-- Requirement --
Transcribe this listing exactly; omit the pictures.

-- Records shown --
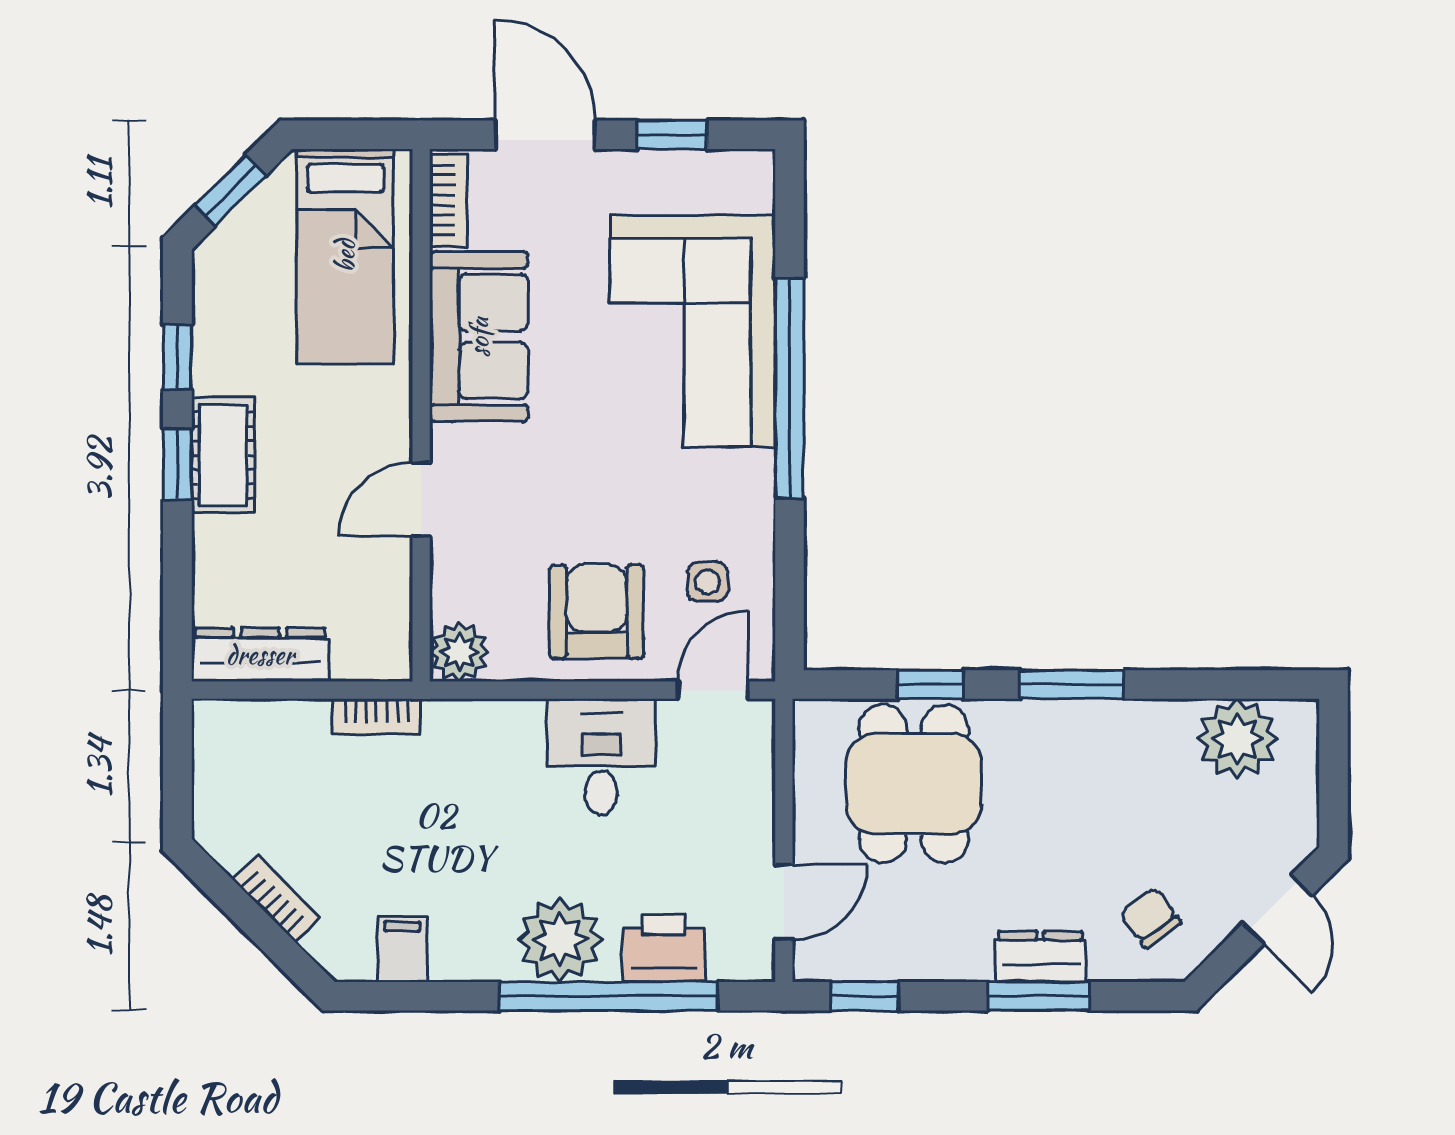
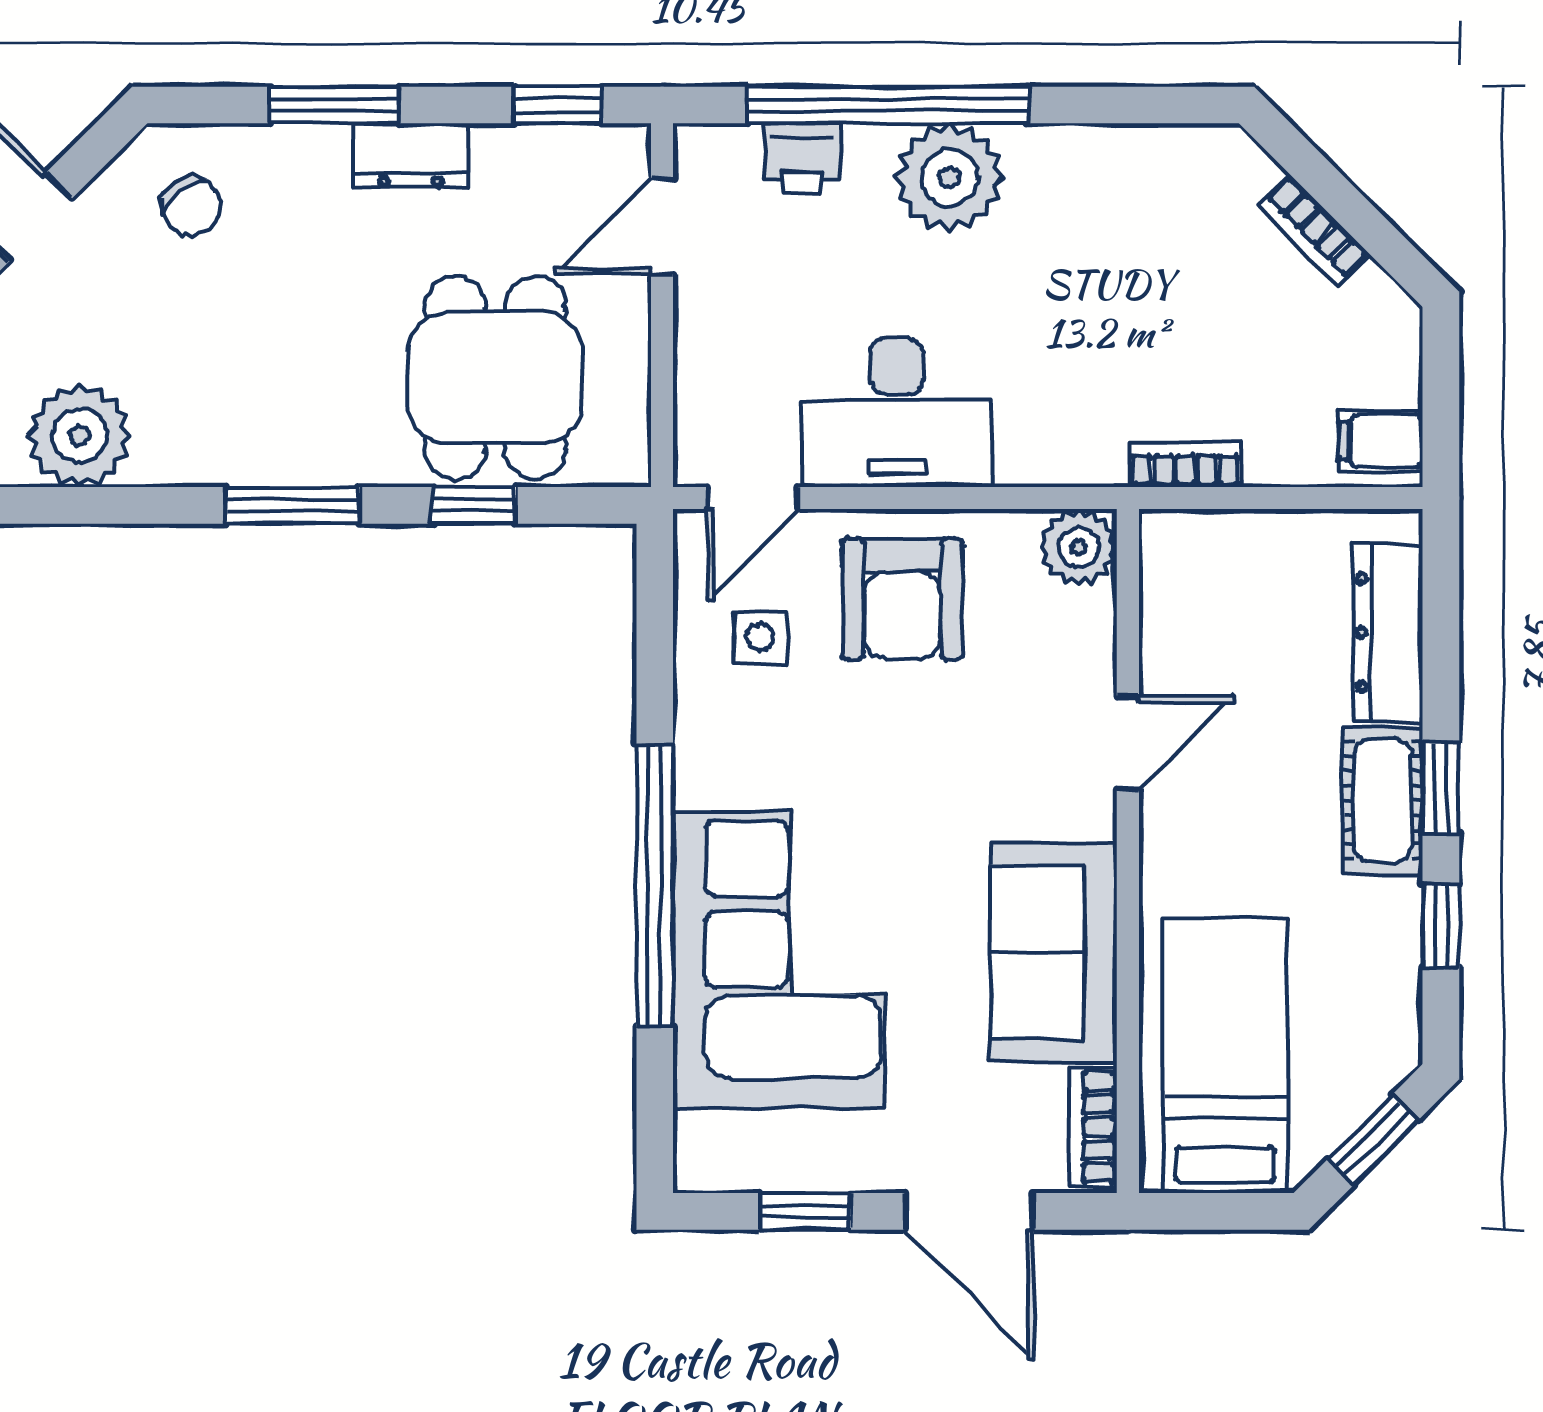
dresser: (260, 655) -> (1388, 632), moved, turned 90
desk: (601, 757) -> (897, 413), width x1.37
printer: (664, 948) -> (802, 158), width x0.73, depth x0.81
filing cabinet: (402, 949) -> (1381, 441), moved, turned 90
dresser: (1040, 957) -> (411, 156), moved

-- Exercise output --
dresser: (260, 655) -> (1388, 632), moved, turned 90
desk: (601, 757) -> (897, 413), width x1.37
printer: (664, 948) -> (802, 158), width x0.73, depth x0.81
filing cabinet: (402, 949) -> (1381, 441), moved, turned 90
dresser: (1040, 957) -> (411, 156), moved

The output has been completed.